* [PROMPT]: I'd like the entries reproduced exactly, with all pictures omitted.
--- DATA SUPPLIED Enclosed Below ---
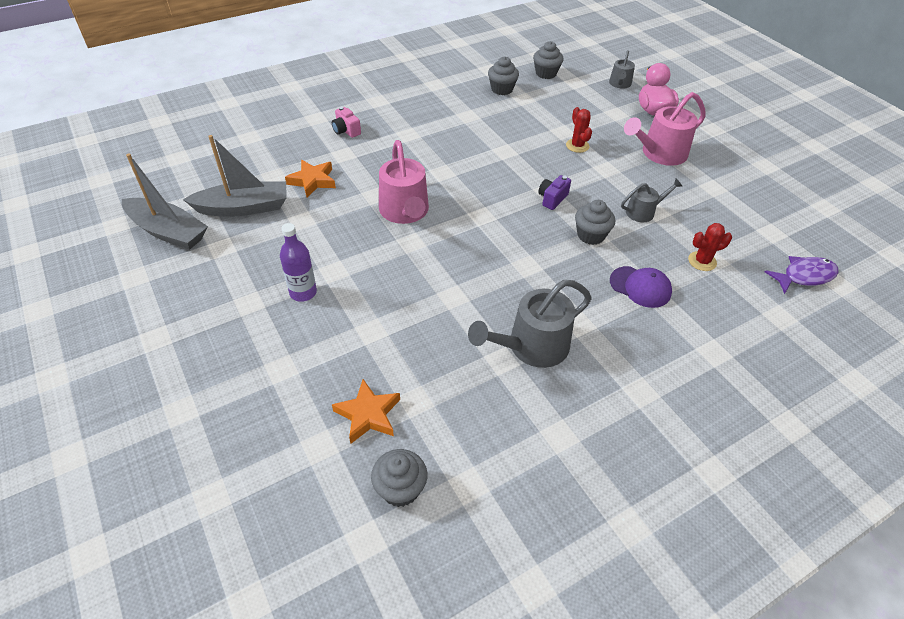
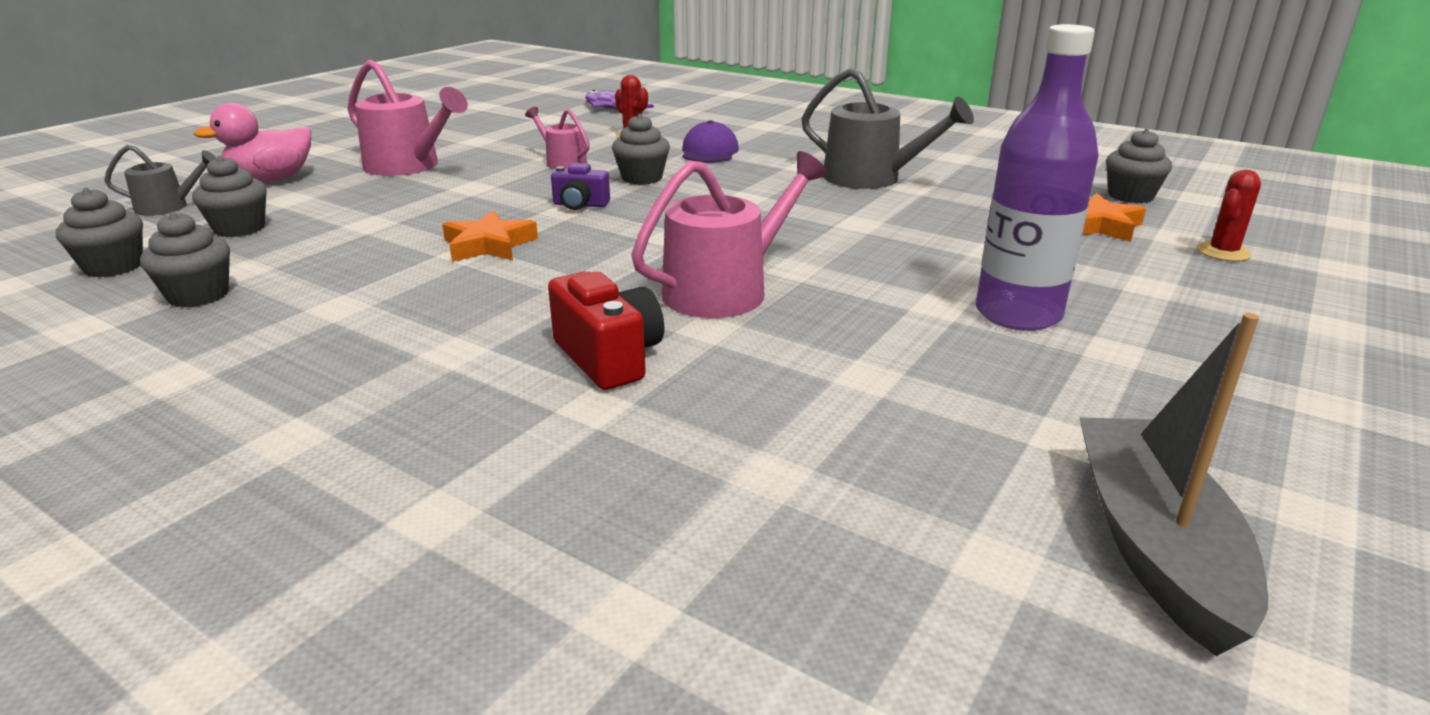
camera: 115 degrees left, 20 degrees down
(244, 208) = (928, 465): grey boat -> none
(303, 292) = (1018, 314): purple bottle -> purple bottle, size x1.65
(312, 181) = (734, 409): orange star -> orange star (489, 245)
(346, 130) = (481, 437): pink camera -> none
(372, 165) = (609, 358): none -> red camera
(576, 99) = (239, 229): none -> grey cupcake
(577, 146) = (414, 209): red cactus -> red cactus (1223, 252)
(643, 212) = (563, 162): grey watering can -> pink watering can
--- End of Enclosed DATA SUPPLIED ---
* [RESPONSE AREA]:
camera: 115 degrees left, 20 degrees down
(244, 208) = (928, 465): grey boat -> none
(303, 292) = (1018, 314): purple bottle -> purple bottle, size x1.65
(312, 181) = (734, 409): orange star -> orange star (489, 245)
(346, 130) = (481, 437): pink camera -> none
(372, 165) = (609, 358): none -> red camera
(576, 99) = (239, 229): none -> grey cupcake
(577, 146) = (414, 209): red cactus -> red cactus (1223, 252)
(643, 212) = (563, 162): grey watering can -> pink watering can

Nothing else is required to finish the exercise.